Below are entries. Copy exactly the lines running from the line that holds "orange brick C11" to the line that holds "purple tile K6:K8", with both ends included.

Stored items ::

---------------

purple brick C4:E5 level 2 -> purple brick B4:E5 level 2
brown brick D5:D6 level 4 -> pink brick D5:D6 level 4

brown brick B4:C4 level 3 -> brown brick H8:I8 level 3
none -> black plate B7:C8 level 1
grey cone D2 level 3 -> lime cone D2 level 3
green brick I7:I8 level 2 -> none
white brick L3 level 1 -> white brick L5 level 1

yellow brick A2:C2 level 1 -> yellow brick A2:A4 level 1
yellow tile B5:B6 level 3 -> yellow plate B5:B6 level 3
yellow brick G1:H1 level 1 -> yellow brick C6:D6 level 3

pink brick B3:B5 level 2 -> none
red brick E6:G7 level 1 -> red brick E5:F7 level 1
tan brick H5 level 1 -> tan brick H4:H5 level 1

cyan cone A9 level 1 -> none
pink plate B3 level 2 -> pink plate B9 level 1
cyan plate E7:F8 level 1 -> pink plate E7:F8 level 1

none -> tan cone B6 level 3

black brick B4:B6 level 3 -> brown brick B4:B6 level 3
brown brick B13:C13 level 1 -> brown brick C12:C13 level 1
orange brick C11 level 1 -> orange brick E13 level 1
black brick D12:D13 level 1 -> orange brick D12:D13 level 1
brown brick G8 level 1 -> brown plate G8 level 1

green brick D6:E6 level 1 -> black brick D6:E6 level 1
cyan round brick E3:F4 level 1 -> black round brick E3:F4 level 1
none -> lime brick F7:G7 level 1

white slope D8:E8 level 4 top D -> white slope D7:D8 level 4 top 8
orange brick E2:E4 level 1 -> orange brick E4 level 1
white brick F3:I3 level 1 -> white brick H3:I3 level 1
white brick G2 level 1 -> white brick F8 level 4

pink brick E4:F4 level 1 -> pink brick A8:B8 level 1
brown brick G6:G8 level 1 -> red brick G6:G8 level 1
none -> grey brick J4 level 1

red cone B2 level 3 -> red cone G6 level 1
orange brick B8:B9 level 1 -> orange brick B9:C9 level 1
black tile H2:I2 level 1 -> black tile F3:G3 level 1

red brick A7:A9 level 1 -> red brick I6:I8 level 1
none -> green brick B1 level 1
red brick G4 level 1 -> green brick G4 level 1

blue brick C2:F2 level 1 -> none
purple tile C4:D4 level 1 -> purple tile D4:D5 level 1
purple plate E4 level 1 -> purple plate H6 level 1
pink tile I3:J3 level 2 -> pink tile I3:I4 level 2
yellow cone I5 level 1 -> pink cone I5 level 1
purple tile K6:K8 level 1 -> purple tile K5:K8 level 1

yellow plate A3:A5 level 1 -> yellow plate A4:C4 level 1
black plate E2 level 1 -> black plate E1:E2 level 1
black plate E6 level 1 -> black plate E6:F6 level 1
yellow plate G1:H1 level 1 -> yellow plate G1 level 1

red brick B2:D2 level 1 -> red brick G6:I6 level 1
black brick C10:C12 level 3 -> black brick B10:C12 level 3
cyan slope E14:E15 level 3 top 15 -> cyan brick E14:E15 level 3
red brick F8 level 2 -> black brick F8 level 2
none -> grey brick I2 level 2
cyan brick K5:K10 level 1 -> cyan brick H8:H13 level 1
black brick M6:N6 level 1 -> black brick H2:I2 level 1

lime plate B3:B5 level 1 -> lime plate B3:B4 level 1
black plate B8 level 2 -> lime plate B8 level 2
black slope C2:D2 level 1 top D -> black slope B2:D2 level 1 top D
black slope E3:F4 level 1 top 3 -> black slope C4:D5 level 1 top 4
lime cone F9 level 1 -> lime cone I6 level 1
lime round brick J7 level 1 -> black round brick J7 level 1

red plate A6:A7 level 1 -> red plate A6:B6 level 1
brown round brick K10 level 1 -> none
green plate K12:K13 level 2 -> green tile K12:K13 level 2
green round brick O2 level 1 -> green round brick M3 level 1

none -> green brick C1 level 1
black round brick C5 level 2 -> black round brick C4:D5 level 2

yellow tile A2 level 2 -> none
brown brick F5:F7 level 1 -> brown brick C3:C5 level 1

---------------

ANSWER TO THIS TASK ::
orange brick C11 level 1 -> orange brick E13 level 1
black brick D12:D13 level 1 -> orange brick D12:D13 level 1
brown brick G8 level 1 -> brown plate G8 level 1

green brick D6:E6 level 1 -> black brick D6:E6 level 1
cyan round brick E3:F4 level 1 -> black round brick E3:F4 level 1
none -> lime brick F7:G7 level 1

white slope D8:E8 level 4 top D -> white slope D7:D8 level 4 top 8
orange brick E2:E4 level 1 -> orange brick E4 level 1
white brick F3:I3 level 1 -> white brick H3:I3 level 1
white brick G2 level 1 -> white brick F8 level 4

pink brick E4:F4 level 1 -> pink brick A8:B8 level 1
brown brick G6:G8 level 1 -> red brick G6:G8 level 1
none -> grey brick J4 level 1

red cone B2 level 3 -> red cone G6 level 1
orange brick B8:B9 level 1 -> orange brick B9:C9 level 1
black tile H2:I2 level 1 -> black tile F3:G3 level 1

red brick A7:A9 level 1 -> red brick I6:I8 level 1
none -> green brick B1 level 1
red brick G4 level 1 -> green brick G4 level 1

blue brick C2:F2 level 1 -> none
purple tile C4:D4 level 1 -> purple tile D4:D5 level 1
purple plate E4 level 1 -> purple plate H6 level 1
pink tile I3:J3 level 2 -> pink tile I3:I4 level 2
yellow cone I5 level 1 -> pink cone I5 level 1
purple tile K6:K8 level 1 -> purple tile K5:K8 level 1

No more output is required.